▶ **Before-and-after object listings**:

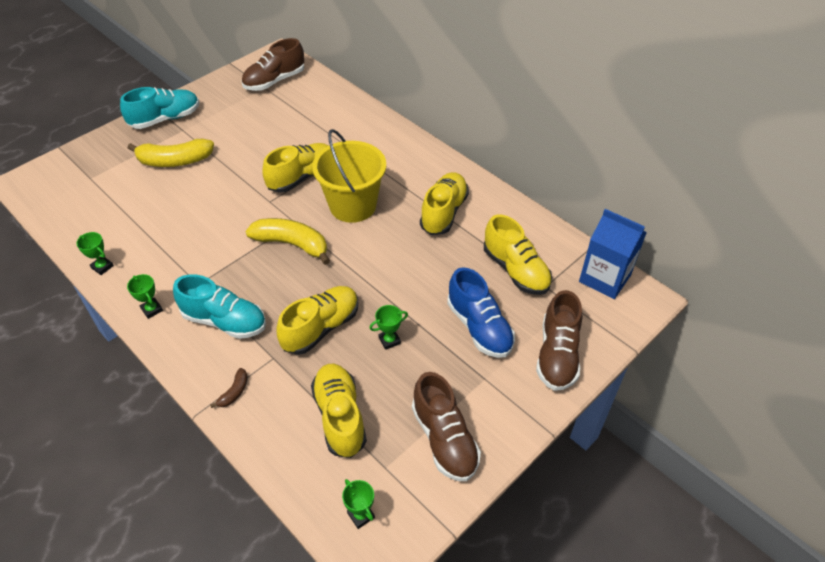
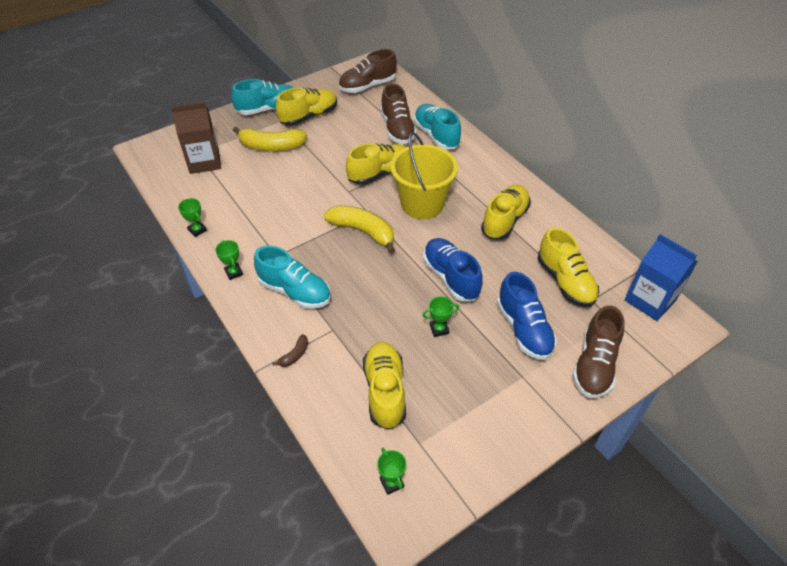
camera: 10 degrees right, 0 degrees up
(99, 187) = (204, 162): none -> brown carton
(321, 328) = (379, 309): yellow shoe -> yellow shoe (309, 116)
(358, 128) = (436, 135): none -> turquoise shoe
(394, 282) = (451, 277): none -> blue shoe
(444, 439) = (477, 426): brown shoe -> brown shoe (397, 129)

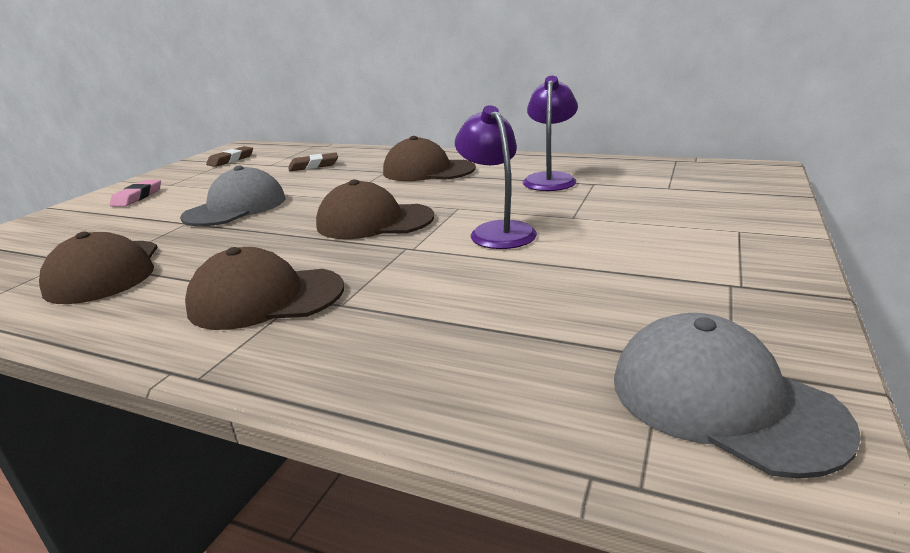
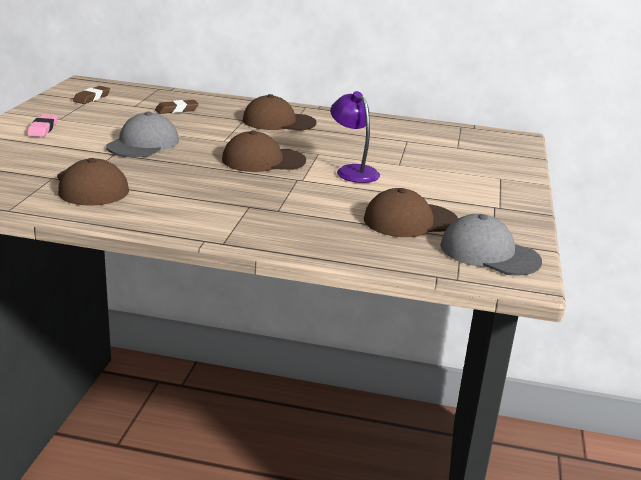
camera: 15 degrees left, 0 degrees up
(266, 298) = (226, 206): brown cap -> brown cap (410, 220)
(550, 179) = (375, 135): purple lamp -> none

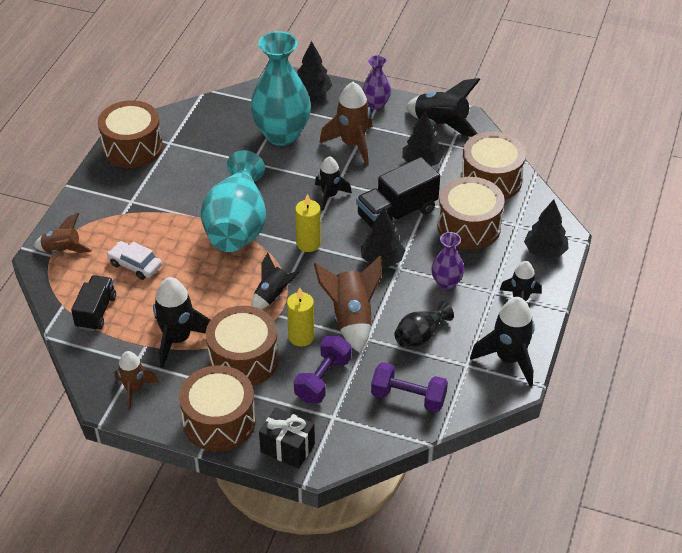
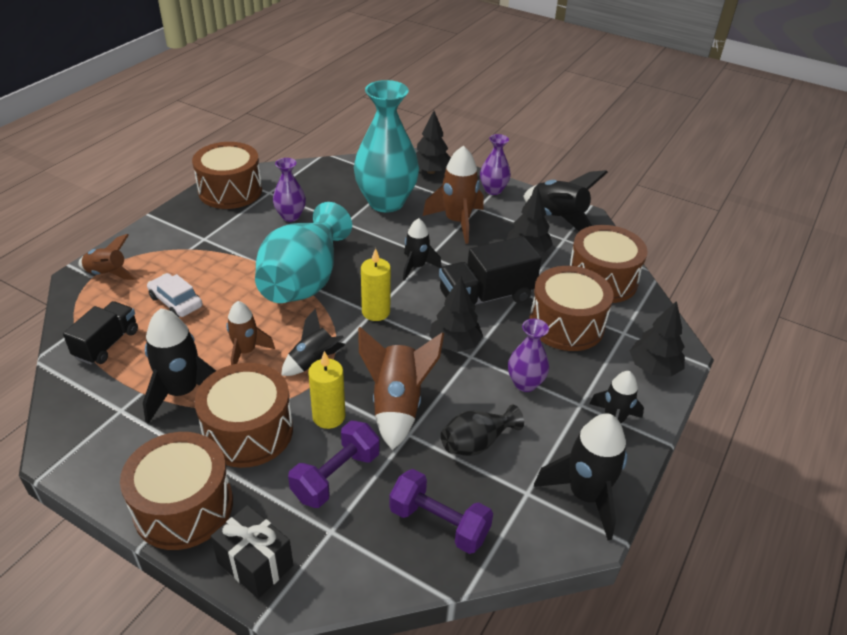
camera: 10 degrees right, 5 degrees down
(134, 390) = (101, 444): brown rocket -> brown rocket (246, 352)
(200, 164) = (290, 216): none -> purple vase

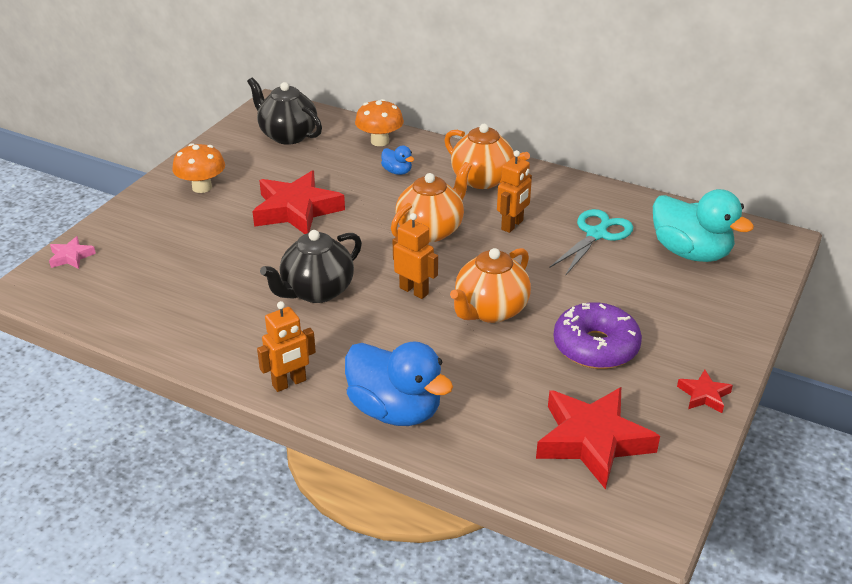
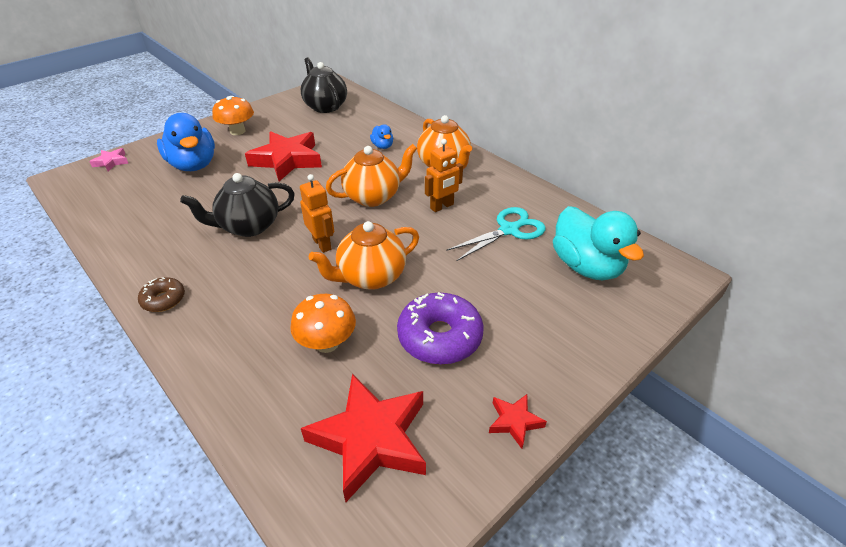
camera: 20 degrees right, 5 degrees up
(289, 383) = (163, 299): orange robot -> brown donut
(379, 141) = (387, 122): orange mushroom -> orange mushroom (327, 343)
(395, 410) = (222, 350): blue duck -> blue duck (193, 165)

▶ **The task**:
Wherever the word "camera" occurs in the data above, copy the line it sits in.

▶ **Solution for this exercise**:
camera: 10 degrees right, 0 degrees up
camera: 15 degrees left, 0 degrees up
camera: 10 degrees right, 5 degrees down
camera: 20 degrees right, 5 degrees up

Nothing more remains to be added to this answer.